*Problem to work on:* Set down every line from the one containing "J2 pin 1: VSW -> none" through the last line of the records below, exactly as written, and leave out the pictures.

*Items listed in a dataset:*
# # #
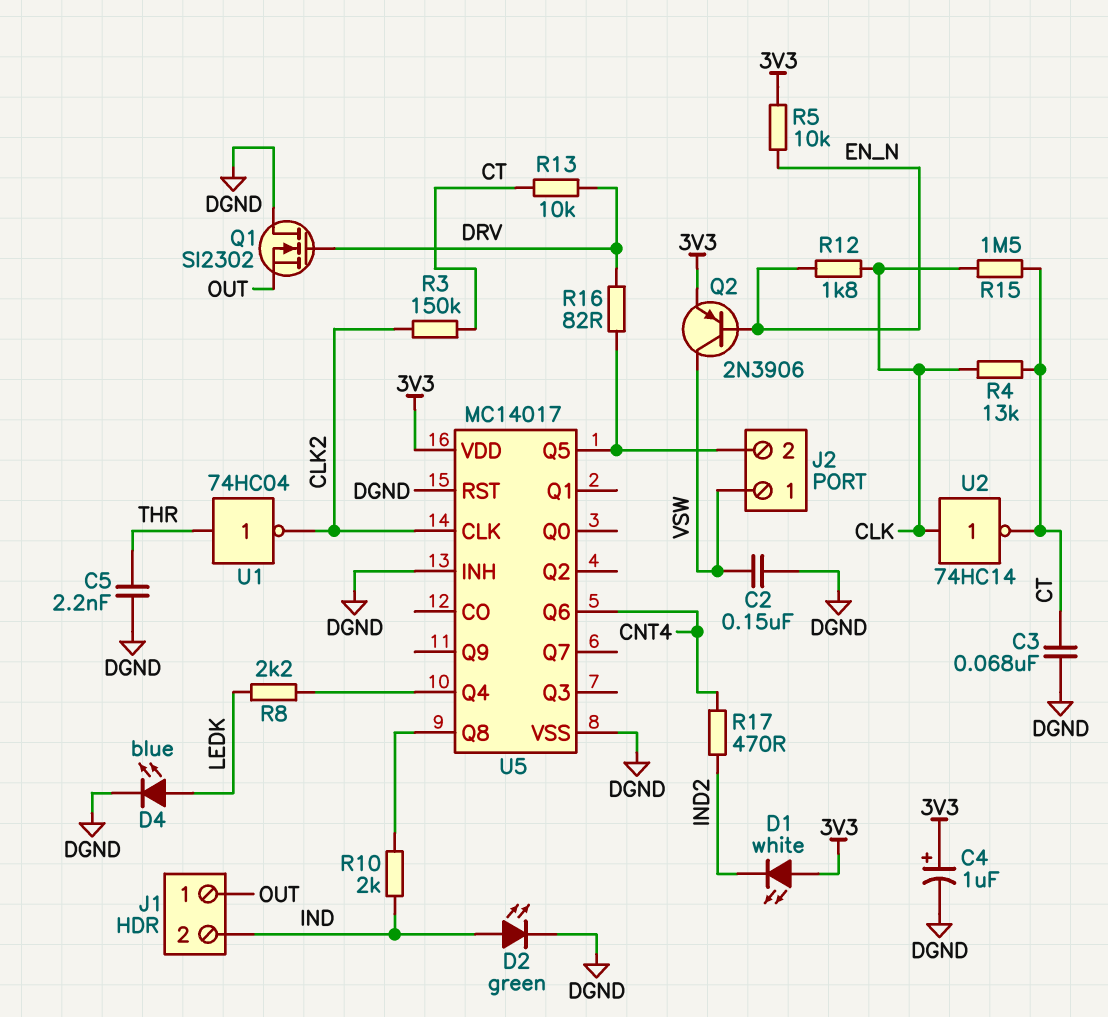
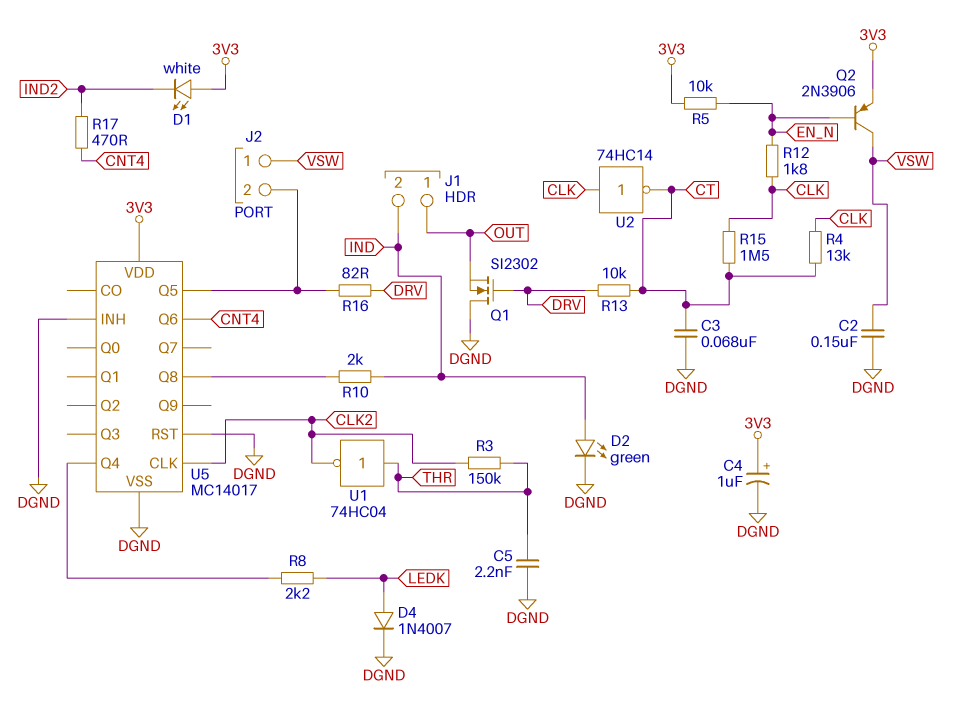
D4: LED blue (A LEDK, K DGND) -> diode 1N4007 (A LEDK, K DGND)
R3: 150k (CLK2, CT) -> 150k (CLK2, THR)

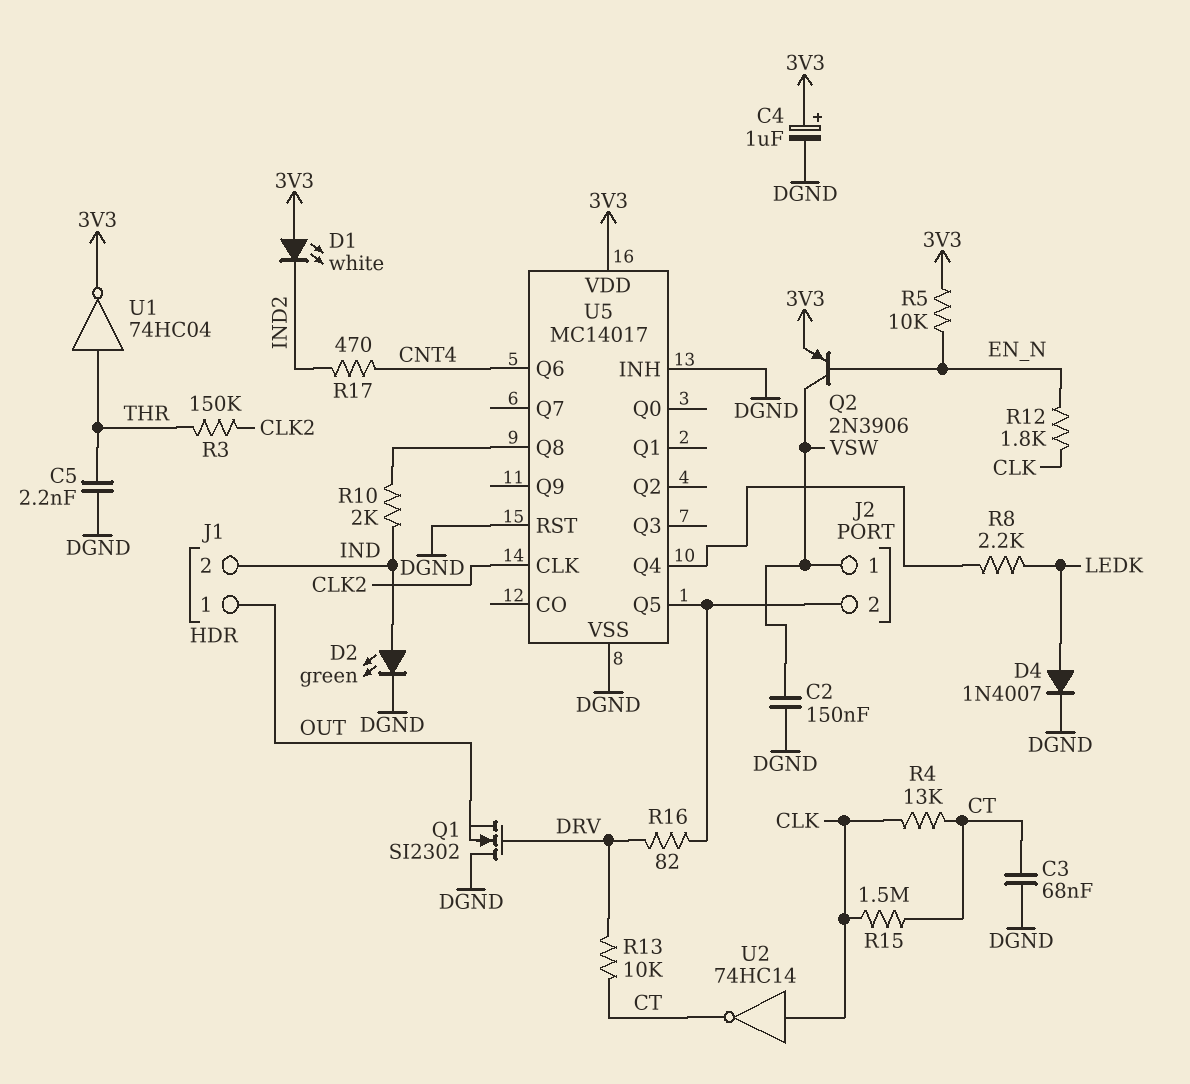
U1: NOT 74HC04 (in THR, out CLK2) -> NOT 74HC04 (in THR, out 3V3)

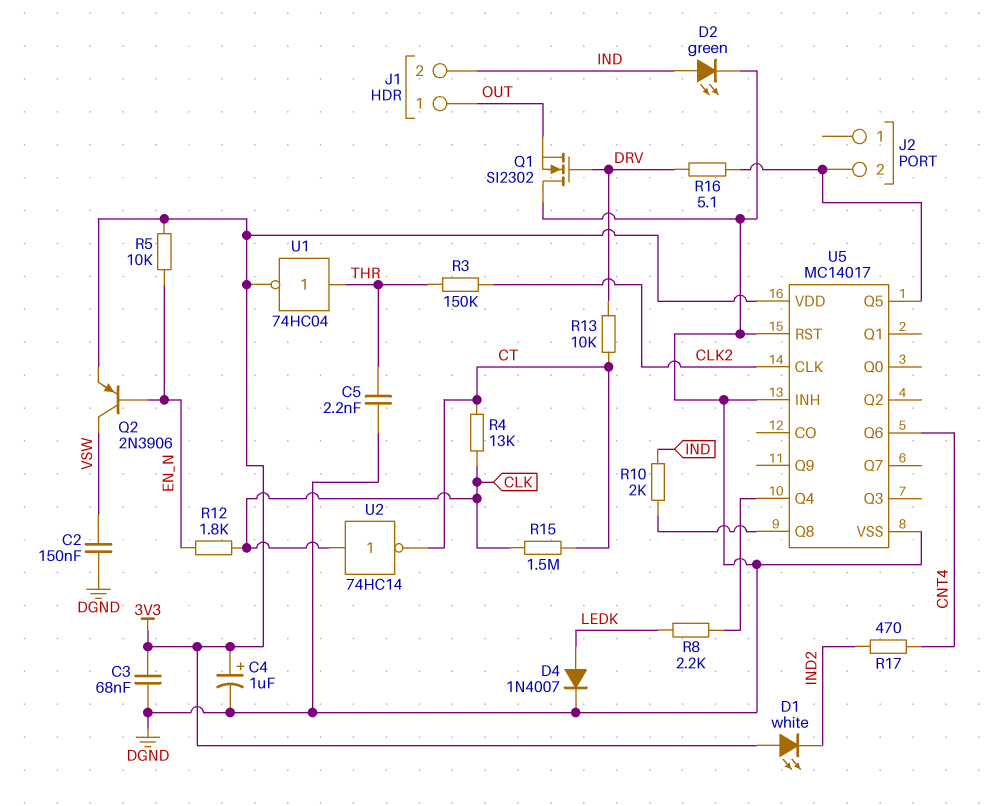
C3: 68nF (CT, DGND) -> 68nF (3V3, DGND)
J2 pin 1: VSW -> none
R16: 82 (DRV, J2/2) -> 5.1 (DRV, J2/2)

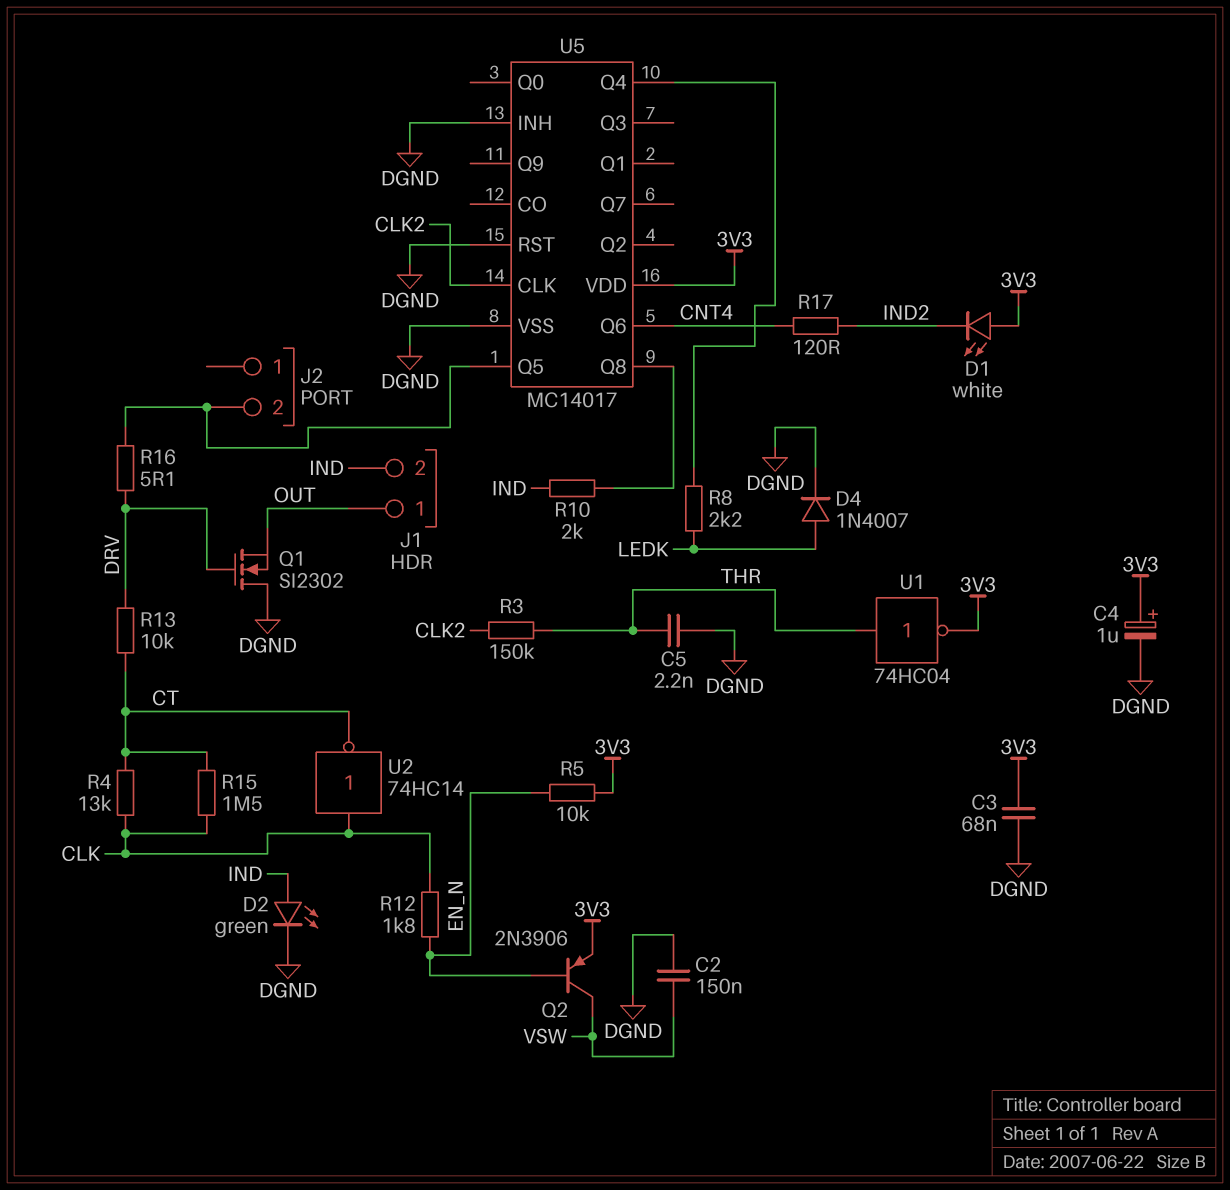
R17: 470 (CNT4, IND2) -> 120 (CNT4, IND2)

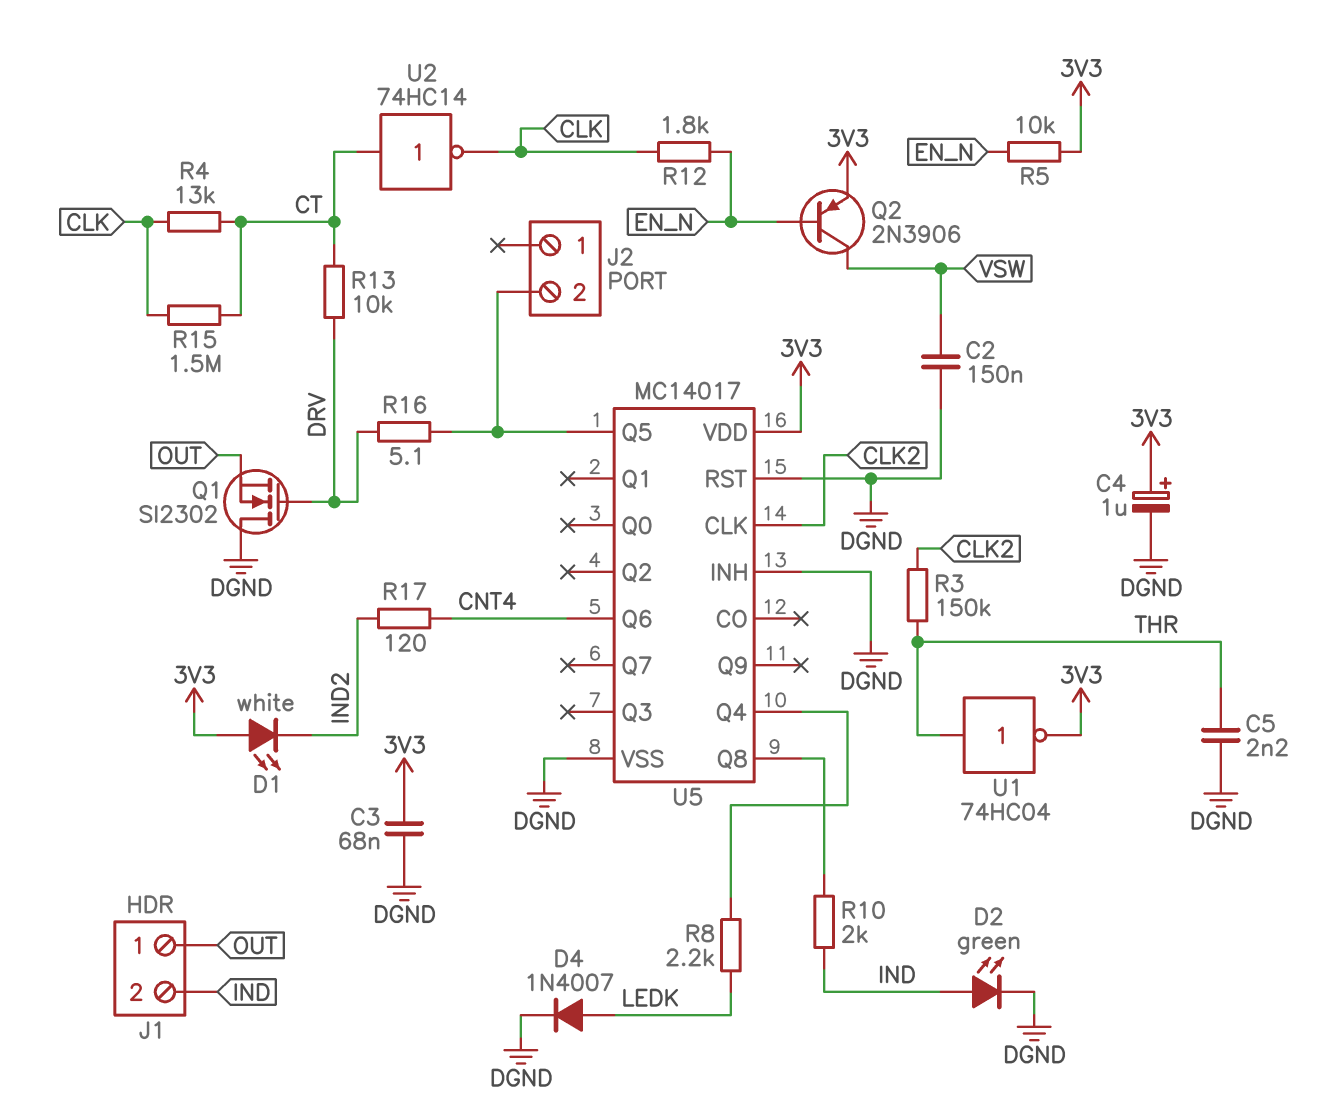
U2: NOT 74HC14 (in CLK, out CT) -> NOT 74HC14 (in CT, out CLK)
# # #
*Expected answer:*
J2 pin 1: VSW -> none
R16: 82 (DRV, J2/2) -> 5.1 (DRV, J2/2)

R17: 470 (CNT4, IND2) -> 120 (CNT4, IND2)

U2: NOT 74HC14 (in CLK, out CT) -> NOT 74HC14 (in CT, out CLK)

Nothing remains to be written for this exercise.